[Start of Attachment]

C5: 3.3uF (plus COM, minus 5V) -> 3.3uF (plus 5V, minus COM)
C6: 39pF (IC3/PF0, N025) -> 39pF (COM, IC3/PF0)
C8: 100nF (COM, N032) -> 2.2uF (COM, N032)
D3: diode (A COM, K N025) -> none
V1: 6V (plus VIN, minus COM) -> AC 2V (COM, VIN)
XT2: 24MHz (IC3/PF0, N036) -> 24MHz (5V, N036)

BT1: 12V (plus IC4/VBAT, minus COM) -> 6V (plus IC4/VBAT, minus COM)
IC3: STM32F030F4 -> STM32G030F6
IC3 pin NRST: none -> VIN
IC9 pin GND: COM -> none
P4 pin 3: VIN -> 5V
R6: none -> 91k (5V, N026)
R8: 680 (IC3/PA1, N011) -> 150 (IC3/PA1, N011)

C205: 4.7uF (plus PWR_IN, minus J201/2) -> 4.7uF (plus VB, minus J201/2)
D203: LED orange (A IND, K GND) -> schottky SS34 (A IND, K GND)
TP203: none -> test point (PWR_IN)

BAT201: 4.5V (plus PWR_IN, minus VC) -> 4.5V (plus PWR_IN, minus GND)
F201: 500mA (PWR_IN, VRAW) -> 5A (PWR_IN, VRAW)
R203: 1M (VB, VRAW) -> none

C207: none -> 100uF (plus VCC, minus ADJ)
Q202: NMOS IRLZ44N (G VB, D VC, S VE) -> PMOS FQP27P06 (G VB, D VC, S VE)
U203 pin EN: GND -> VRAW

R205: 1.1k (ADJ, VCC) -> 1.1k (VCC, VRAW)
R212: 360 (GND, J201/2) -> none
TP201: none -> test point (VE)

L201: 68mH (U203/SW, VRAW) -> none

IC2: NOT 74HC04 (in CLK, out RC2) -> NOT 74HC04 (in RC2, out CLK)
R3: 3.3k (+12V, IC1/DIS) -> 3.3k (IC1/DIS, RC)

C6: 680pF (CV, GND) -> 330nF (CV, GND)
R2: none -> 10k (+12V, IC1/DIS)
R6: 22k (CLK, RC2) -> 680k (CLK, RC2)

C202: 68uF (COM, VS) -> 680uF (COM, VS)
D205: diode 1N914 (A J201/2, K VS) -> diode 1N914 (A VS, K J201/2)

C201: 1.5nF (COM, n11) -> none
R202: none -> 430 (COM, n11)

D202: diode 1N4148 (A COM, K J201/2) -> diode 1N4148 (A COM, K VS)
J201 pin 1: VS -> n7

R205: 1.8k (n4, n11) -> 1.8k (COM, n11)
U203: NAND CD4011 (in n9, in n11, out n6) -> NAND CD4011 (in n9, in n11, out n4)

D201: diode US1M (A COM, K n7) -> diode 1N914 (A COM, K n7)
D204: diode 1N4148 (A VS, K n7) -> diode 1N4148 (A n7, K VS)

[End of Attachment]

--- The problem ---
What you need to do is retype all the entries exactly as written.

--- Task answer ---
C5: 3.3uF (plus COM, minus 5V) -> 3.3uF (plus 5V, minus COM)
C6: 39pF (IC3/PF0, N025) -> 39pF (COM, IC3/PF0)
C8: 100nF (COM, N032) -> 2.2uF (COM, N032)
D3: diode (A COM, K N025) -> none
V1: 6V (plus VIN, minus COM) -> AC 2V (COM, VIN)
XT2: 24MHz (IC3/PF0, N036) -> 24MHz (5V, N036)

BT1: 12V (plus IC4/VBAT, minus COM) -> 6V (plus IC4/VBAT, minus COM)
IC3: STM32F030F4 -> STM32G030F6
IC3 pin NRST: none -> VIN
IC9 pin GND: COM -> none
P4 pin 3: VIN -> 5V
R6: none -> 91k (5V, N026)
R8: 680 (IC3/PA1, N011) -> 150 (IC3/PA1, N011)

C205: 4.7uF (plus PWR_IN, minus J201/2) -> 4.7uF (plus VB, minus J201/2)
D203: LED orange (A IND, K GND) -> schottky SS34 (A IND, K GND)
TP203: none -> test point (PWR_IN)

BAT201: 4.5V (plus PWR_IN, minus VC) -> 4.5V (plus PWR_IN, minus GND)
F201: 500mA (PWR_IN, VRAW) -> 5A (PWR_IN, VRAW)
R203: 1M (VB, VRAW) -> none

C207: none -> 100uF (plus VCC, minus ADJ)
Q202: NMOS IRLZ44N (G VB, D VC, S VE) -> PMOS FQP27P06 (G VB, D VC, S VE)
U203 pin EN: GND -> VRAW

R205: 1.1k (ADJ, VCC) -> 1.1k (VCC, VRAW)
R212: 360 (GND, J201/2) -> none
TP201: none -> test point (VE)

L201: 68mH (U203/SW, VRAW) -> none

IC2: NOT 74HC04 (in CLK, out RC2) -> NOT 74HC04 (in RC2, out CLK)
R3: 3.3k (+12V, IC1/DIS) -> 3.3k (IC1/DIS, RC)

C6: 680pF (CV, GND) -> 330nF (CV, GND)
R2: none -> 10k (+12V, IC1/DIS)
R6: 22k (CLK, RC2) -> 680k (CLK, RC2)

C202: 68uF (COM, VS) -> 680uF (COM, VS)
D205: diode 1N914 (A J201/2, K VS) -> diode 1N914 (A VS, K J201/2)

C201: 1.5nF (COM, n11) -> none
R202: none -> 430 (COM, n11)

D202: diode 1N4148 (A COM, K J201/2) -> diode 1N4148 (A COM, K VS)
J201 pin 1: VS -> n7

R205: 1.8k (n4, n11) -> 1.8k (COM, n11)
U203: NAND CD4011 (in n9, in n11, out n6) -> NAND CD4011 (in n9, in n11, out n4)

D201: diode US1M (A COM, K n7) -> diode 1N914 (A COM, K n7)
D204: diode 1N4148 (A VS, K n7) -> diode 1N4148 (A n7, K VS)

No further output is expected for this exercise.